### Directions for this task
Output exactly the lines that run from the start of the records to the line with "U4 pin out: RECT -> SIG", counting both ends, and skip the pictures.

[Image comparison data]
_ _ _ _
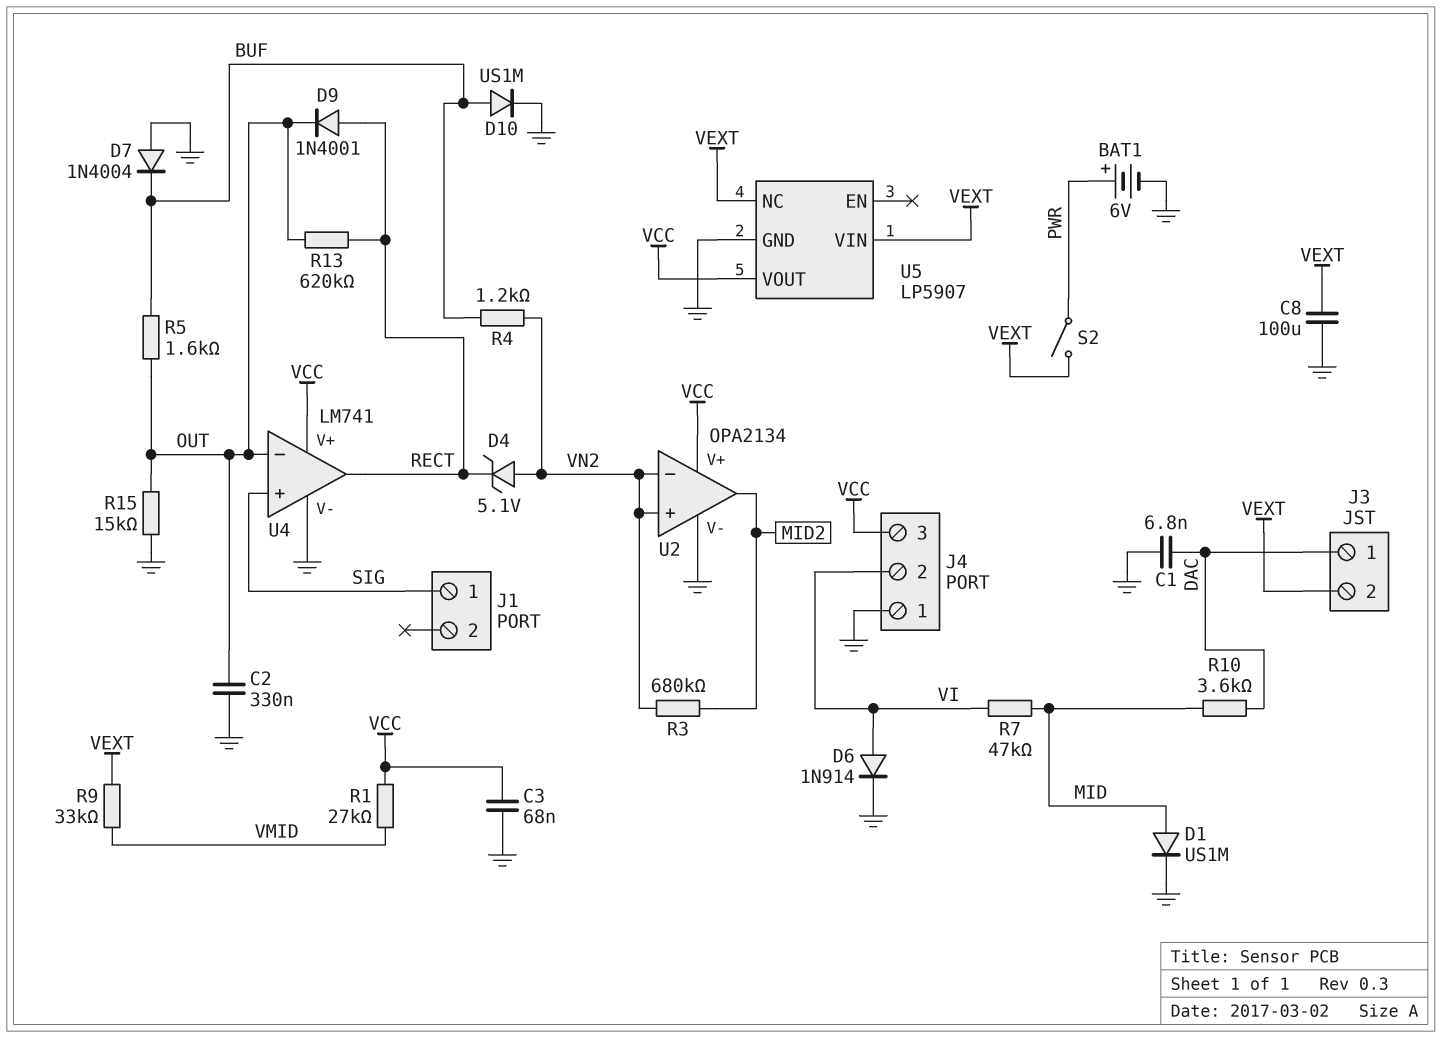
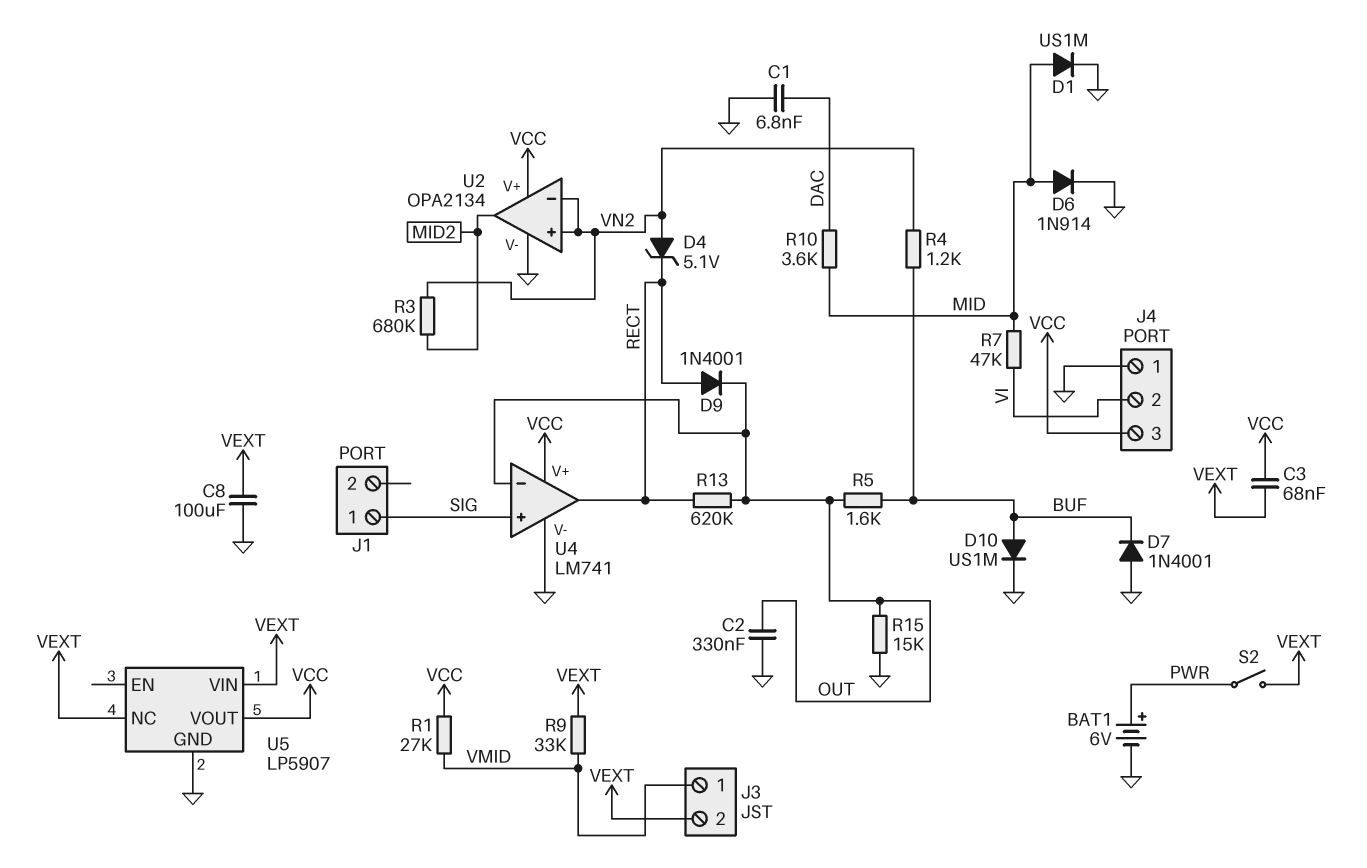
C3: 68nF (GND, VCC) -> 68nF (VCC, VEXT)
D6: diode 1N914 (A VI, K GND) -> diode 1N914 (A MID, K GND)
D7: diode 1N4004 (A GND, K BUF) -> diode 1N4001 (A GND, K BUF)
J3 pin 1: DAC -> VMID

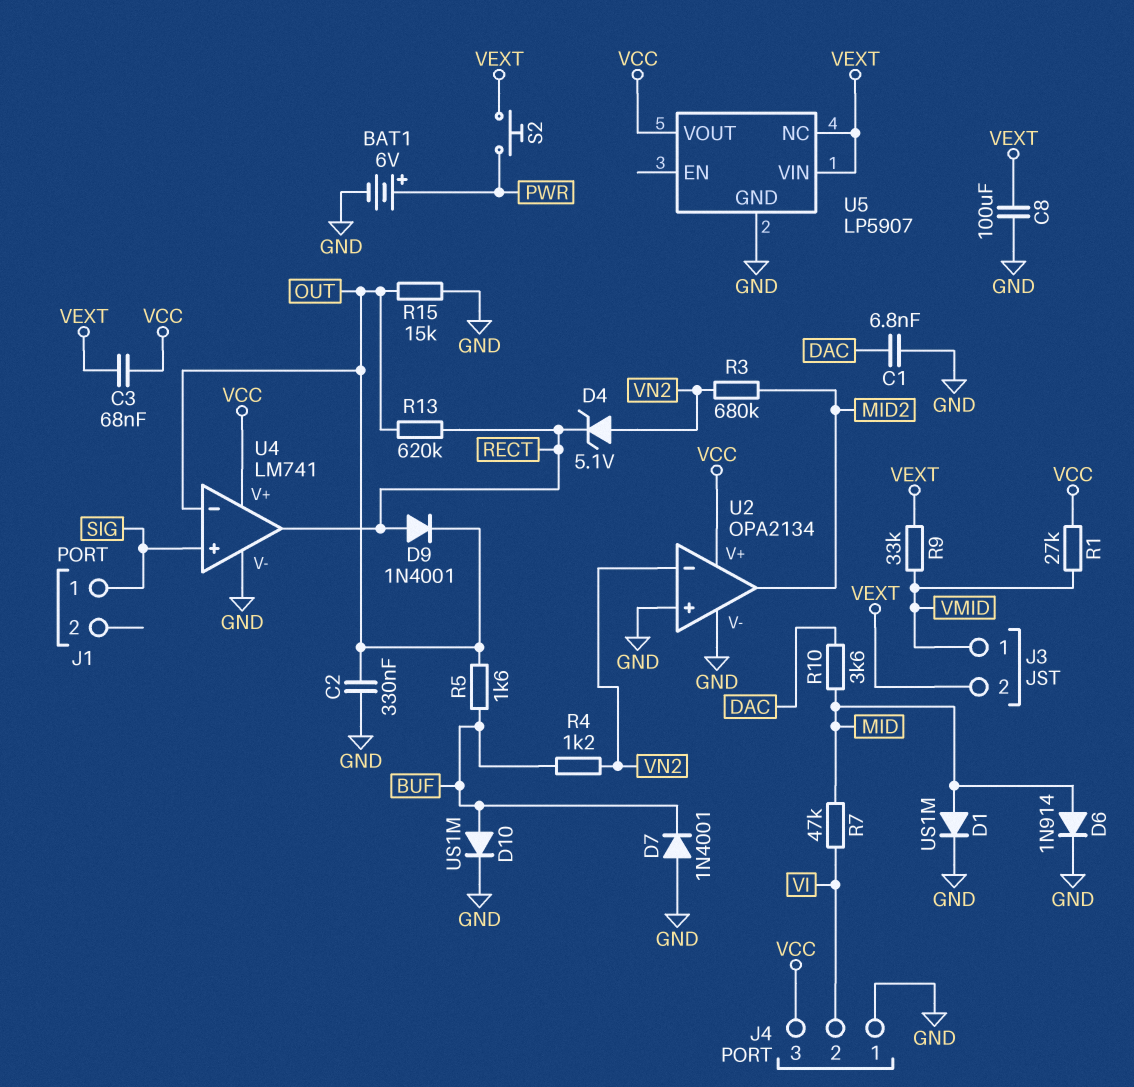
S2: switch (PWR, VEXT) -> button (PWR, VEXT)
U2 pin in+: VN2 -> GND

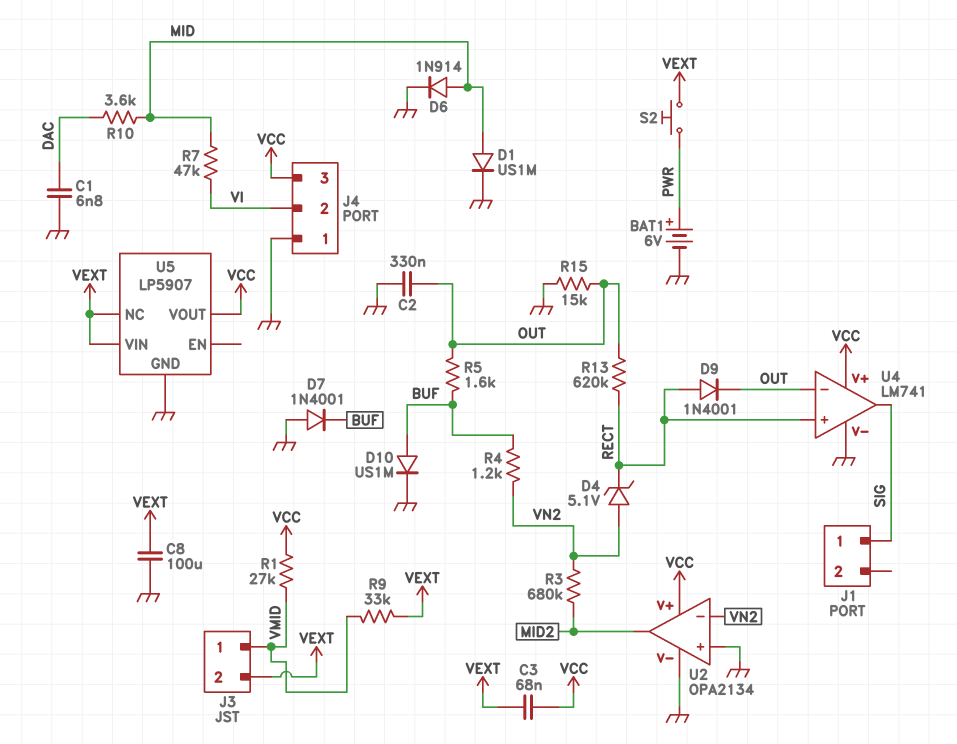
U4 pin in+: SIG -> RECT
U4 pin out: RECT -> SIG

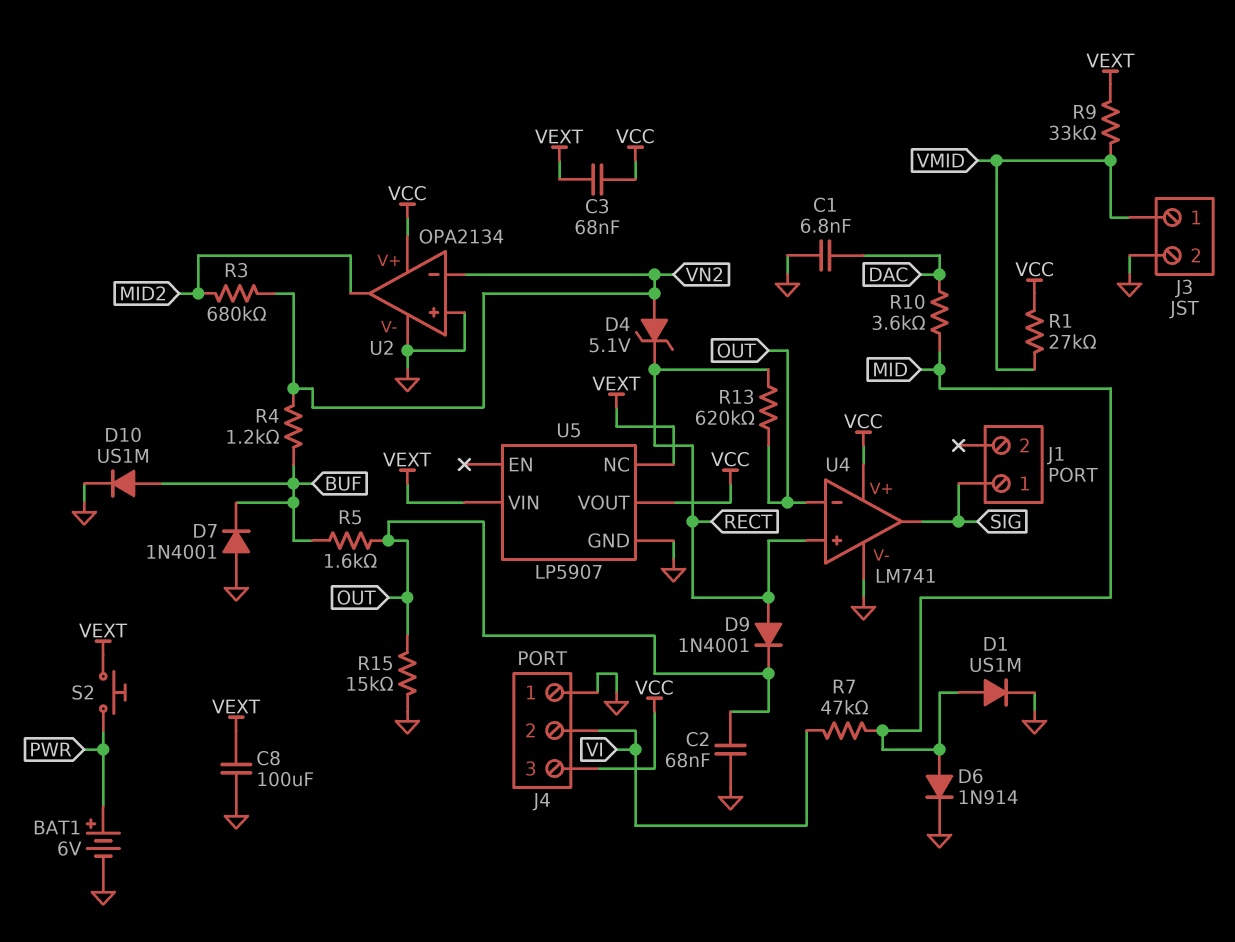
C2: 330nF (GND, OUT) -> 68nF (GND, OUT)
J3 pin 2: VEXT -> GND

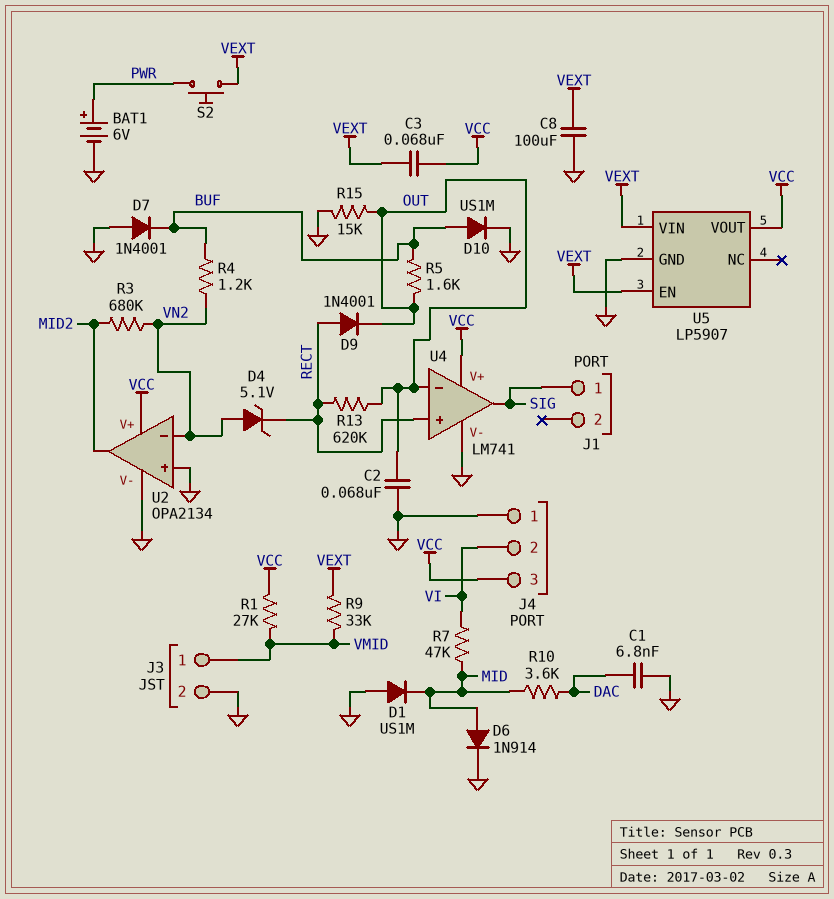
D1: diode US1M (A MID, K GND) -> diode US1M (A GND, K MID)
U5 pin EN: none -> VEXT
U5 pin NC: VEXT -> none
_ _ _ _
### Answer section
C3: 68nF (GND, VCC) -> 68nF (VCC, VEXT)
D6: diode 1N914 (A VI, K GND) -> diode 1N914 (A MID, K GND)
D7: diode 1N4004 (A GND, K BUF) -> diode 1N4001 (A GND, K BUF)
J3 pin 1: DAC -> VMID

S2: switch (PWR, VEXT) -> button (PWR, VEXT)
U2 pin in+: VN2 -> GND

U4 pin in+: SIG -> RECT
U4 pin out: RECT -> SIG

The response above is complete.